Short task –
Count the lines in the material below that contain the string "Dämpfer". Case counts. Reply with the number only.

+++

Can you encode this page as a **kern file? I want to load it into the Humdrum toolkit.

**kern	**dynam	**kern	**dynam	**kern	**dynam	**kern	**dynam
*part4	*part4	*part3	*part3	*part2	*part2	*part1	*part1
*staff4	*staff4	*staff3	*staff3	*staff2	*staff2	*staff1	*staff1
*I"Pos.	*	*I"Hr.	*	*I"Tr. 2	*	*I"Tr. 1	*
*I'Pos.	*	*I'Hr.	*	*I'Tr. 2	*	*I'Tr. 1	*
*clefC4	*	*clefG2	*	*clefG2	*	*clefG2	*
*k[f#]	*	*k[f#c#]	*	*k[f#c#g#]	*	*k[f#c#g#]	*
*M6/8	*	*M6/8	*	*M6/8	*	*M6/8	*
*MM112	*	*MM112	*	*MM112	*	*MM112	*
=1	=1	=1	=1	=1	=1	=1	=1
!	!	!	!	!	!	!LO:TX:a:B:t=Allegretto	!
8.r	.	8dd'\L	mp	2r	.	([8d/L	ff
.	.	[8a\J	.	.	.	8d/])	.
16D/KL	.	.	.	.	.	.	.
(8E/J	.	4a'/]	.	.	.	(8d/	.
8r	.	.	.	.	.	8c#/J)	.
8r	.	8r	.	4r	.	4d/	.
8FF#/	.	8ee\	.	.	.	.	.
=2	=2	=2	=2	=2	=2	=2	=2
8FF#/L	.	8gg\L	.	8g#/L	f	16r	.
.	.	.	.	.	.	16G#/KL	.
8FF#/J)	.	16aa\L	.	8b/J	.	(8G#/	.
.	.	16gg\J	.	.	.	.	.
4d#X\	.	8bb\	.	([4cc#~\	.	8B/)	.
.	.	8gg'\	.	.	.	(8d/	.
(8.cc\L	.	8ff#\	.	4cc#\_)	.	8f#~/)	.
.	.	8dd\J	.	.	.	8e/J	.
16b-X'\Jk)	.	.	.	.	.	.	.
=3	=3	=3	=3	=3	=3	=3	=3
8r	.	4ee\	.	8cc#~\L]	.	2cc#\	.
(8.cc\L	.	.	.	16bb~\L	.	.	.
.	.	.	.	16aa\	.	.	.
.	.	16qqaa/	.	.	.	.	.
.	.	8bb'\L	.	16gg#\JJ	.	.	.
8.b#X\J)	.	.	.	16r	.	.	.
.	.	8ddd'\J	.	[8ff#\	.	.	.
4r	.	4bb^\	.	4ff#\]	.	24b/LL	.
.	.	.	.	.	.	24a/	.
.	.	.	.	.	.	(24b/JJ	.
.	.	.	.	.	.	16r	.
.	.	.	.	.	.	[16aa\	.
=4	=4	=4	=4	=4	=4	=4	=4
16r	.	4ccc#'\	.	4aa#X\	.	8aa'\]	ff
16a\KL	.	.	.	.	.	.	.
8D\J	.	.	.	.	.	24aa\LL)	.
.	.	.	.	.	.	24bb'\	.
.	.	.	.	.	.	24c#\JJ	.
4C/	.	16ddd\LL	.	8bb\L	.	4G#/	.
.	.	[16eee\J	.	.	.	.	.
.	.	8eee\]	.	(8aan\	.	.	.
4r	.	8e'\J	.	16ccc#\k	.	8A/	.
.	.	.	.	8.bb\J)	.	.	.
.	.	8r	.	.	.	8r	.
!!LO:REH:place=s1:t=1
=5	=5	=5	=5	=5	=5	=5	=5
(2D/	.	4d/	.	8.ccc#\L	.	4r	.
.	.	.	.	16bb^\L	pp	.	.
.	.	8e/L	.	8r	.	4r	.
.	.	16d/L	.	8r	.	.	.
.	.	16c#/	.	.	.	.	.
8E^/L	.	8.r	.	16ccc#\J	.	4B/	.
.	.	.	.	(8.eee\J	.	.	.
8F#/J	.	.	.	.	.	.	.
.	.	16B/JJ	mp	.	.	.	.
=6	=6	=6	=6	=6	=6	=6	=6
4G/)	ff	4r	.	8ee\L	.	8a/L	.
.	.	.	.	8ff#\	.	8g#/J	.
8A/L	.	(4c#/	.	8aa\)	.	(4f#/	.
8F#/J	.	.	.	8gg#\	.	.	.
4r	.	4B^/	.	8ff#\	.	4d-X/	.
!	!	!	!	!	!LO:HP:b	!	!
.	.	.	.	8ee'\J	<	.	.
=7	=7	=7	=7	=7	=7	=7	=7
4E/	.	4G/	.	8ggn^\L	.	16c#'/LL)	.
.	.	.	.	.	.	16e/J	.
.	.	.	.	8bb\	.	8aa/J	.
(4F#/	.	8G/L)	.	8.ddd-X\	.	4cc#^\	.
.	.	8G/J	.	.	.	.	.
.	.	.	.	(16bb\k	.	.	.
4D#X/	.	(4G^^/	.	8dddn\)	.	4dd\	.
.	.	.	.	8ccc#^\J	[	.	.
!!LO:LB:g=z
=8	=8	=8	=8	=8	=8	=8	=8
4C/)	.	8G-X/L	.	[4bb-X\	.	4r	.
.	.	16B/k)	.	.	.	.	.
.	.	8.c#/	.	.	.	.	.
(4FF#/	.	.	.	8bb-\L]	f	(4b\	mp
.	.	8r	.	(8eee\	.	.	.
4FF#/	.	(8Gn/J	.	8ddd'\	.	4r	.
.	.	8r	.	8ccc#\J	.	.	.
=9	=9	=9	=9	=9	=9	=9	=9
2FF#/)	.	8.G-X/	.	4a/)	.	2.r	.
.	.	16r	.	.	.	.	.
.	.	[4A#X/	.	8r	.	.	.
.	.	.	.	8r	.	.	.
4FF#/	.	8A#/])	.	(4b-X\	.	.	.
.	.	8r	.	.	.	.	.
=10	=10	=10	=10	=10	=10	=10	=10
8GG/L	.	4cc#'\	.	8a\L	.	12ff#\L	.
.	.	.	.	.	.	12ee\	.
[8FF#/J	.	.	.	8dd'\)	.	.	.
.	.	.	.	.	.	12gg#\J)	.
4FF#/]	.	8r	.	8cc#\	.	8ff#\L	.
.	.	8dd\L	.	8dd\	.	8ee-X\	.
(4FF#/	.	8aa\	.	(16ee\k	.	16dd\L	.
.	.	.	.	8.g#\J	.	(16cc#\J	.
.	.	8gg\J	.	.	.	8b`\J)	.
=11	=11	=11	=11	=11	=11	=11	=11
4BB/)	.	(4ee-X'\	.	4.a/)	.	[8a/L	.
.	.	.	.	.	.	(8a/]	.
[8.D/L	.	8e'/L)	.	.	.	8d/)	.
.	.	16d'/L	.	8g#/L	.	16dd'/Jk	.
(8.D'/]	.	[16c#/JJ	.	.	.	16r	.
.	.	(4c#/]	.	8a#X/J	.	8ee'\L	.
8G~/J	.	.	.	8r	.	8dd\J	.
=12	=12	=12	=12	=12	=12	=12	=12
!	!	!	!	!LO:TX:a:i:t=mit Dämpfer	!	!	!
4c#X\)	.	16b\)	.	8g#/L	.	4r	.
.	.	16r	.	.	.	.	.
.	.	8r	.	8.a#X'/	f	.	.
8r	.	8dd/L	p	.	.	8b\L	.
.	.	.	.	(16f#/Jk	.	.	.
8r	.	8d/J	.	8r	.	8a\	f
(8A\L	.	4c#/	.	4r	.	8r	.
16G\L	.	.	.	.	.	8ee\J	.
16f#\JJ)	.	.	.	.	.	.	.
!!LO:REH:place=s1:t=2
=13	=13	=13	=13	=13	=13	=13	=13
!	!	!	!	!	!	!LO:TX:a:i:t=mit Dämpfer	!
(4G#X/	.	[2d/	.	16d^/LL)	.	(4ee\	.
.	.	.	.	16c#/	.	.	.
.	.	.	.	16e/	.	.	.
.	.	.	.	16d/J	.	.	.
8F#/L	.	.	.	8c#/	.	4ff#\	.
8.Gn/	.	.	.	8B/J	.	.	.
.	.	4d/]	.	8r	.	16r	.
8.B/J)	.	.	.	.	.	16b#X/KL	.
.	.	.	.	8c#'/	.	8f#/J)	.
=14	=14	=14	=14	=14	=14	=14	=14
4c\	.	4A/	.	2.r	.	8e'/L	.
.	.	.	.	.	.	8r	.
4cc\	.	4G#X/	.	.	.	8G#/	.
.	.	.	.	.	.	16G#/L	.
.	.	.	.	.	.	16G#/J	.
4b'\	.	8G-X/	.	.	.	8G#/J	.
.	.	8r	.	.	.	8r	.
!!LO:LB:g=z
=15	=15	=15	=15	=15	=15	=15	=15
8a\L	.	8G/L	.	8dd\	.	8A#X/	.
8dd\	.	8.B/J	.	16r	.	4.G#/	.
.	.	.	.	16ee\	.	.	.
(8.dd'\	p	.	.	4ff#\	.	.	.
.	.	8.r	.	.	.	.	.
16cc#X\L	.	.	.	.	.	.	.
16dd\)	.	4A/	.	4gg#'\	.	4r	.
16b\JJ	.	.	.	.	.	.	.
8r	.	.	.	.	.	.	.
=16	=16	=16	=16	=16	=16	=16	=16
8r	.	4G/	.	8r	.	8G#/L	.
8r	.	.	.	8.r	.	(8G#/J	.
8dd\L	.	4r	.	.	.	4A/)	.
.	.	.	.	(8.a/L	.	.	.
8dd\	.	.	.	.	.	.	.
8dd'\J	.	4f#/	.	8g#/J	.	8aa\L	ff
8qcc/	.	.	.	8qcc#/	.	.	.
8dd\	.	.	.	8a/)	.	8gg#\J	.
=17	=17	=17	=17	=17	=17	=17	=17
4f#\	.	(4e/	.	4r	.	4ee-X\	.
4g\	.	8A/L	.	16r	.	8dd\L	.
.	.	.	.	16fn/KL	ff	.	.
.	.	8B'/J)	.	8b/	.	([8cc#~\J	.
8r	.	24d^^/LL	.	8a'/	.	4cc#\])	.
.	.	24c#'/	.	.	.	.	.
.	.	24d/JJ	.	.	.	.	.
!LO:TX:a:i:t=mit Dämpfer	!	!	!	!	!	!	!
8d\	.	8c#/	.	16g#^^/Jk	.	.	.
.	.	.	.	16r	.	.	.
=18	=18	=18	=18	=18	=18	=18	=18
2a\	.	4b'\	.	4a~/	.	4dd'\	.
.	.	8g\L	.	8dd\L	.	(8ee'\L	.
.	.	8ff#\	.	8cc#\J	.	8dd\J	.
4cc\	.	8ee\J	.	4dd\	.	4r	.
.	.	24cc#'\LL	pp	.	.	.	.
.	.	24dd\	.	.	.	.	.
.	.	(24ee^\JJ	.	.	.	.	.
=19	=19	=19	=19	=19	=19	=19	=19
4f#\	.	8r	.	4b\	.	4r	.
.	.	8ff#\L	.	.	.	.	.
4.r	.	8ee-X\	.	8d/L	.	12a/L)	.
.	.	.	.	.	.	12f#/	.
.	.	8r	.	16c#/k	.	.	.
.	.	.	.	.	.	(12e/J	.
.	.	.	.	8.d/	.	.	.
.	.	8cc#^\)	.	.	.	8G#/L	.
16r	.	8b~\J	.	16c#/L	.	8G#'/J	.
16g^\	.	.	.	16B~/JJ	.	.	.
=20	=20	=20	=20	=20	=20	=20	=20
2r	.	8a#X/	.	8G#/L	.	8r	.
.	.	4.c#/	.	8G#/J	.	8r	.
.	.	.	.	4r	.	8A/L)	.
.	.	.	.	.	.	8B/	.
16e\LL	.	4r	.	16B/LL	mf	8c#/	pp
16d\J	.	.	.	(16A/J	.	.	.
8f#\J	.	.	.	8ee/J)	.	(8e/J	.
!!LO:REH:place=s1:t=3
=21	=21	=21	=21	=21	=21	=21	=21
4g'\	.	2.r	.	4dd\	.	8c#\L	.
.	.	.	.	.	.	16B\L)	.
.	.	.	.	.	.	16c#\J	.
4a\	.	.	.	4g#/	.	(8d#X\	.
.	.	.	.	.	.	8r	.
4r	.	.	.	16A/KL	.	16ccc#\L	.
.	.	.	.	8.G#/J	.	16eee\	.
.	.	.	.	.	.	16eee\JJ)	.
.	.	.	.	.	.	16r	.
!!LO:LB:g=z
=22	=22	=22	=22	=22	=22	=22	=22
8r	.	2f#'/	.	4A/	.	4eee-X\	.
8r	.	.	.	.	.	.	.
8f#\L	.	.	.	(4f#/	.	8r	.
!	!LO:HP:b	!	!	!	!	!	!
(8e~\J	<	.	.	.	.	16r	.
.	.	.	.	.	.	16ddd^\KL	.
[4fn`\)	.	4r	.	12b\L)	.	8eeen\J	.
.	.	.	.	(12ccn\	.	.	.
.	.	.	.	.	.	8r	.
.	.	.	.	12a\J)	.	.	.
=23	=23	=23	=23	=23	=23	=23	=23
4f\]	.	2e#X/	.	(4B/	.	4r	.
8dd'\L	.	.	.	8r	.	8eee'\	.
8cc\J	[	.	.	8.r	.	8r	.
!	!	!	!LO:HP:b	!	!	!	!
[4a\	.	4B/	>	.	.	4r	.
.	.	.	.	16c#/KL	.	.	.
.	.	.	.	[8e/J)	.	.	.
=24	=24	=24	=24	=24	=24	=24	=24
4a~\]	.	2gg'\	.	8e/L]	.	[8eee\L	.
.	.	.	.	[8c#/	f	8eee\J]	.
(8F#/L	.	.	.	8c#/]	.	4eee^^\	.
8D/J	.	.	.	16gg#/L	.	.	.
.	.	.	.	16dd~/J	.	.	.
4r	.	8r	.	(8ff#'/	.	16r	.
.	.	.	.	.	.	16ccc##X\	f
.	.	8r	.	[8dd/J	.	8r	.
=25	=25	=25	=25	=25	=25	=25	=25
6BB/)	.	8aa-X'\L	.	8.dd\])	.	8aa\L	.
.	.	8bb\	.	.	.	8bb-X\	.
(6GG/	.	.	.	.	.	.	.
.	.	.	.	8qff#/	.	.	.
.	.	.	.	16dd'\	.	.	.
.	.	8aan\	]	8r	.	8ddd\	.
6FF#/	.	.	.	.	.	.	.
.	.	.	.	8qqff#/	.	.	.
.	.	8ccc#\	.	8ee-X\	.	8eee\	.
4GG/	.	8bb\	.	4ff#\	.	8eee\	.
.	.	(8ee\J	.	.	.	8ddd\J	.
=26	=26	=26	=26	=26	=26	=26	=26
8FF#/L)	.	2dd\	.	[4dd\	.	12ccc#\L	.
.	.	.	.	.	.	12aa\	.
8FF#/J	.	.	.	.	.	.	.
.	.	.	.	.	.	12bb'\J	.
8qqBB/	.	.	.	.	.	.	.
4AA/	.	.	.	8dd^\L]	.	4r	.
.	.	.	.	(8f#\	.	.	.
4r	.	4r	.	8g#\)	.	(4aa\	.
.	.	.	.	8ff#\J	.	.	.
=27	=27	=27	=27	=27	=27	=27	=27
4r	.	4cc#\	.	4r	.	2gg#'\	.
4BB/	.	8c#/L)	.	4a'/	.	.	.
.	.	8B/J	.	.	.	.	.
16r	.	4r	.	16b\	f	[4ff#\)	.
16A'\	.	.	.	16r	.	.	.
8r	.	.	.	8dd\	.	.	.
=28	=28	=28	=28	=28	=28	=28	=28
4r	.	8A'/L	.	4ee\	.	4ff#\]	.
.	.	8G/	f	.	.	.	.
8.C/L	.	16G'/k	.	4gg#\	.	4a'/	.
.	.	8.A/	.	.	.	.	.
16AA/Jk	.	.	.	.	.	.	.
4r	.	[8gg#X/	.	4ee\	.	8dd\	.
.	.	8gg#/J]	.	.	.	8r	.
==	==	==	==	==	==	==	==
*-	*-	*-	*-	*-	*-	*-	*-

+++

Response below –
3